== Exercise prompt ==
In the records that follow, find the line containing "SW4: switch (0V, SIG3) -> switch (+5V, 0V)" and the line containing "U1 pin PB3: SIG7 -> SIG3", then transcribe both and every line between them exactly, omitting pictures.

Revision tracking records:
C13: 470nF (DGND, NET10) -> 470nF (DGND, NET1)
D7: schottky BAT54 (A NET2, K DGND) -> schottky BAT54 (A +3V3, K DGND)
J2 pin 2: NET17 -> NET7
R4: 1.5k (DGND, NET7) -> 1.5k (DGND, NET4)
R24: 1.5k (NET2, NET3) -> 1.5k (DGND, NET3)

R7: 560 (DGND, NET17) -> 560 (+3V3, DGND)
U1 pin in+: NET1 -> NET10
==
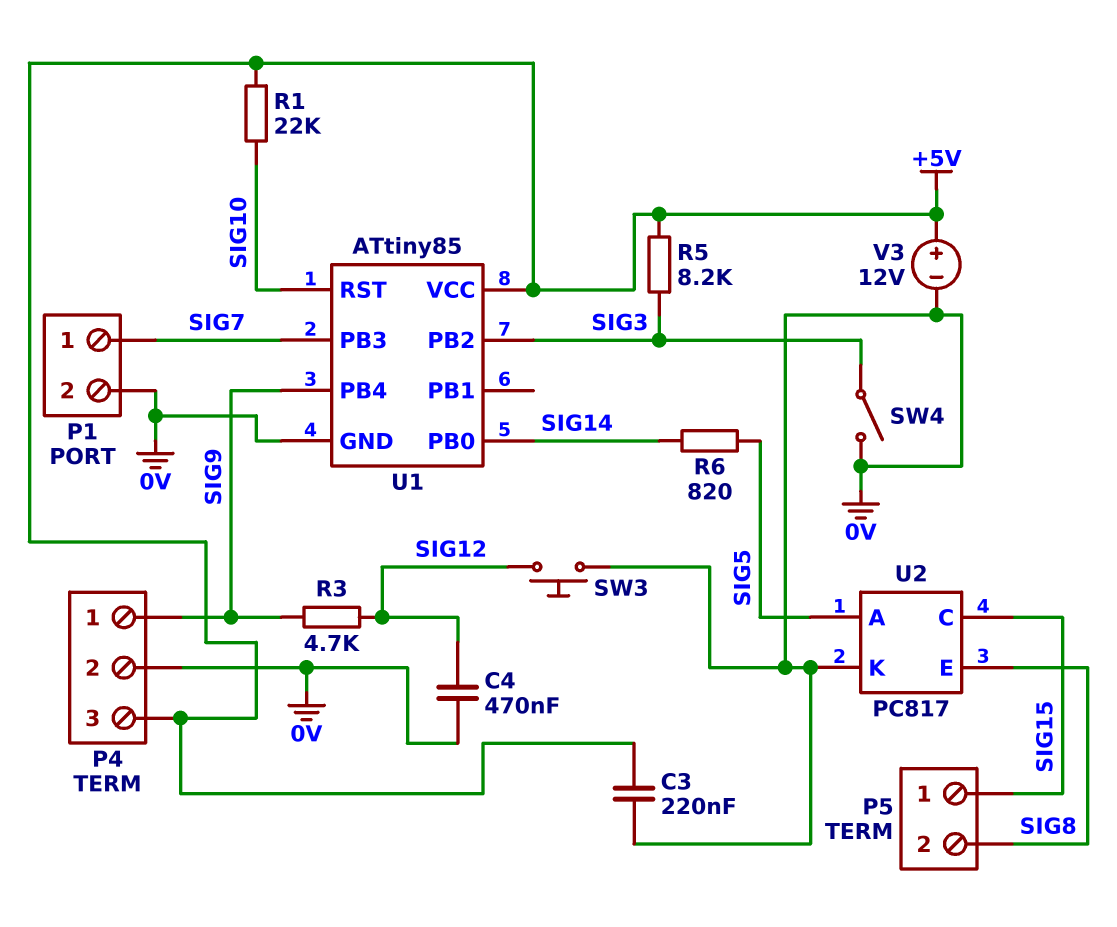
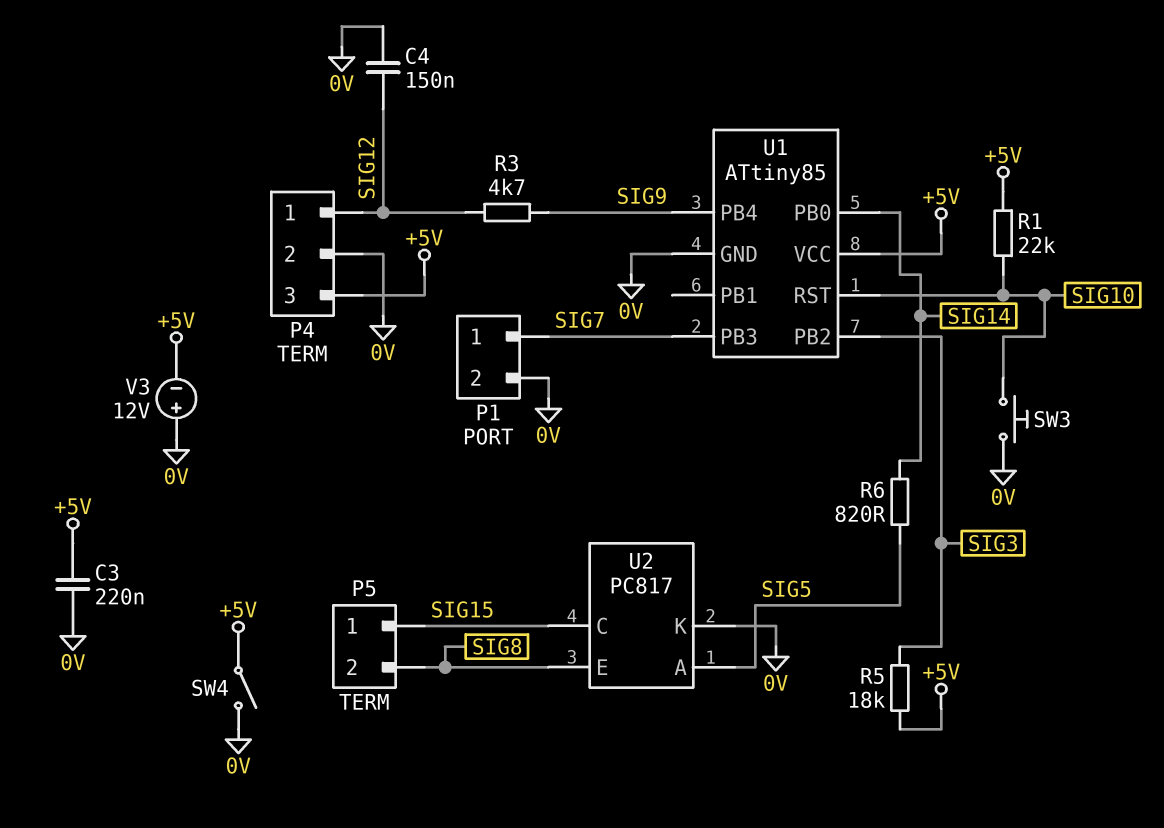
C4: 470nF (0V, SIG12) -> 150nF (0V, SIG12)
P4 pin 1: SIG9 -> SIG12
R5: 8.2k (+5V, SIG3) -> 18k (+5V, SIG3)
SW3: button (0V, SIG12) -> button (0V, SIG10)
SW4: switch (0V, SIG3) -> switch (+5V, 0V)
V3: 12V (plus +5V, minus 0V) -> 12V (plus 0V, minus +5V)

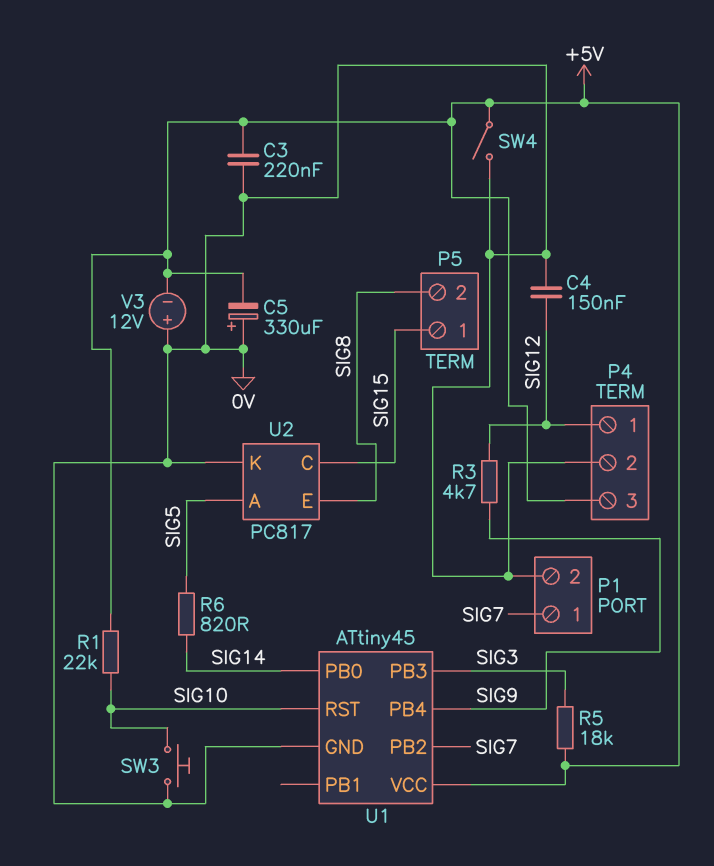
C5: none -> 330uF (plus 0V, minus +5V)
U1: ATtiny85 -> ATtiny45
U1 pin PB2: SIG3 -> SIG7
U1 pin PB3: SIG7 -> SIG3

== Response to the exercise ==
SW4: switch (0V, SIG3) -> switch (+5V, 0V)
V3: 12V (plus +5V, minus 0V) -> 12V (plus 0V, minus +5V)

C5: none -> 330uF (plus 0V, minus +5V)
U1: ATtiny85 -> ATtiny45
U1 pin PB2: SIG3 -> SIG7
U1 pin PB3: SIG7 -> SIG3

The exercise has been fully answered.